(Records from a collection)
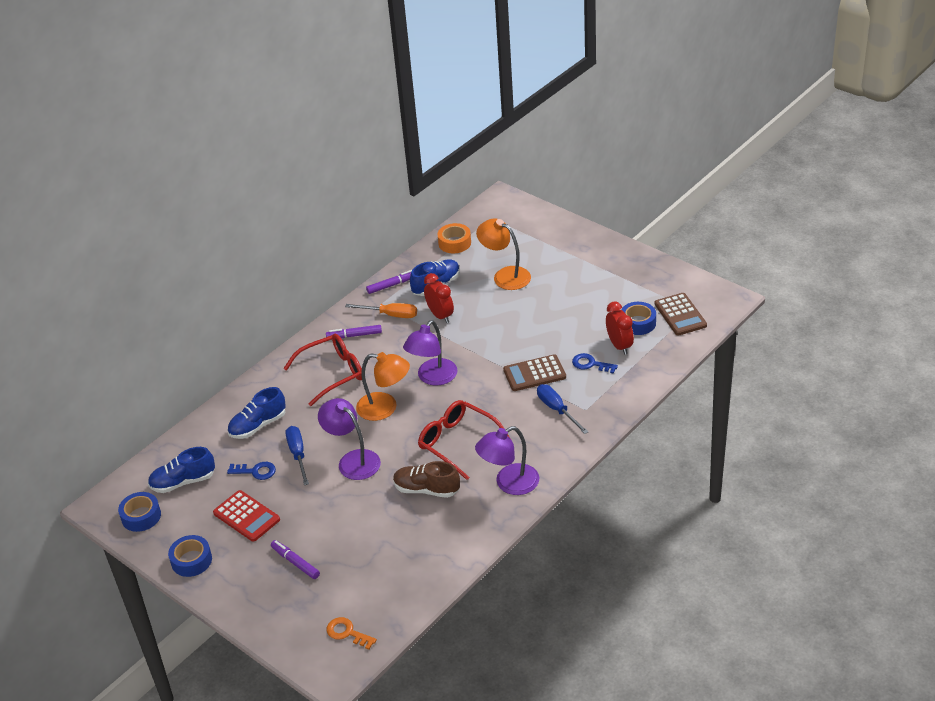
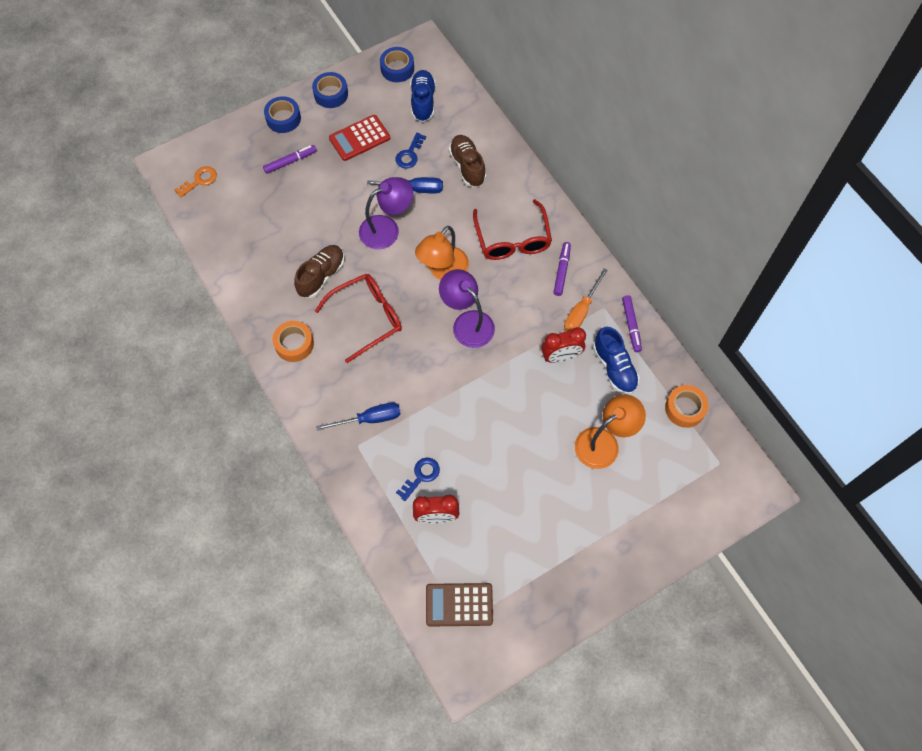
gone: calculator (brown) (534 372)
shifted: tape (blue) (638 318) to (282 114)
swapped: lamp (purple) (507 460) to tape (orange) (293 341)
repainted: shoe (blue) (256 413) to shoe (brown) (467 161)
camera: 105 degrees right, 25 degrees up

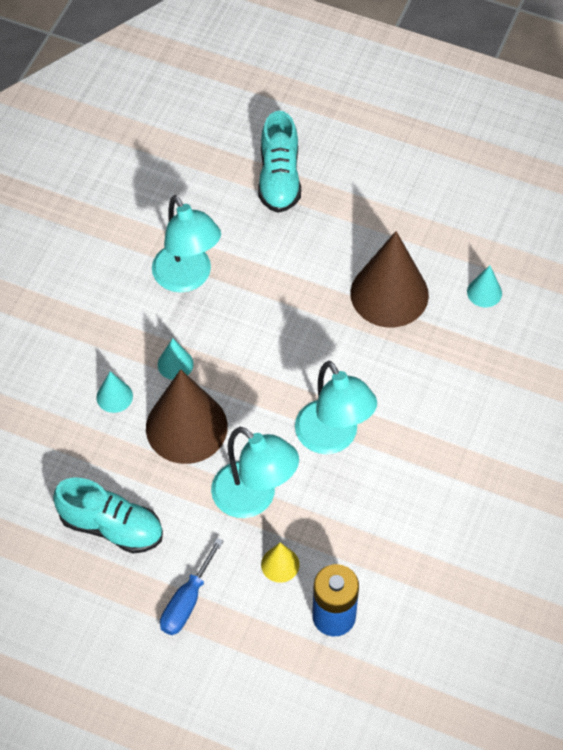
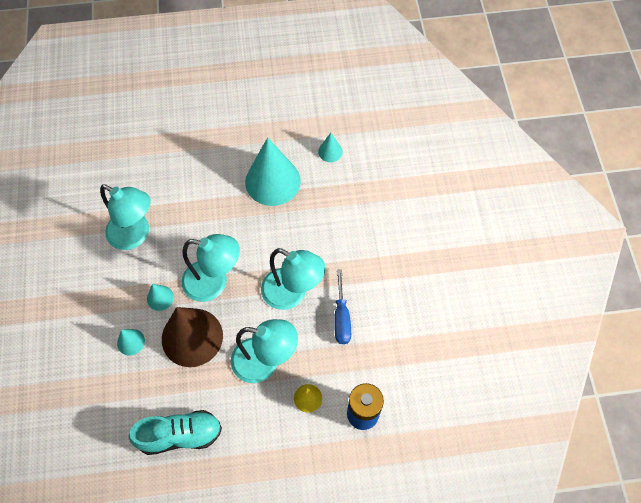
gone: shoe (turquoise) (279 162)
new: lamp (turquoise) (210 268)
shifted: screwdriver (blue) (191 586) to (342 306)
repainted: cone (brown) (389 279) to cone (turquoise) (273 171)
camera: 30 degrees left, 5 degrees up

◆ **YOUR INSTRUCTIONS**: What you return must match the records exactly, apart from the images, which are omitted.

◆ **SOLUTION TO THE EXERCISE**:
gone: calculator (brown) (534 372)
shifted: tape (blue) (638 318) to (282 114)
swapped: lamp (purple) (507 460) to tape (orange) (293 341)
repainted: shoe (blue) (256 413) to shoe (brown) (467 161)
camera: 105 degrees right, 25 degrees up

gone: shoe (turquoise) (279 162)
new: lamp (turquoise) (210 268)
shifted: screwdriver (blue) (191 586) to (342 306)
repainted: cone (brown) (389 279) to cone (turquoise) (273 171)
camera: 30 degrees left, 5 degrees up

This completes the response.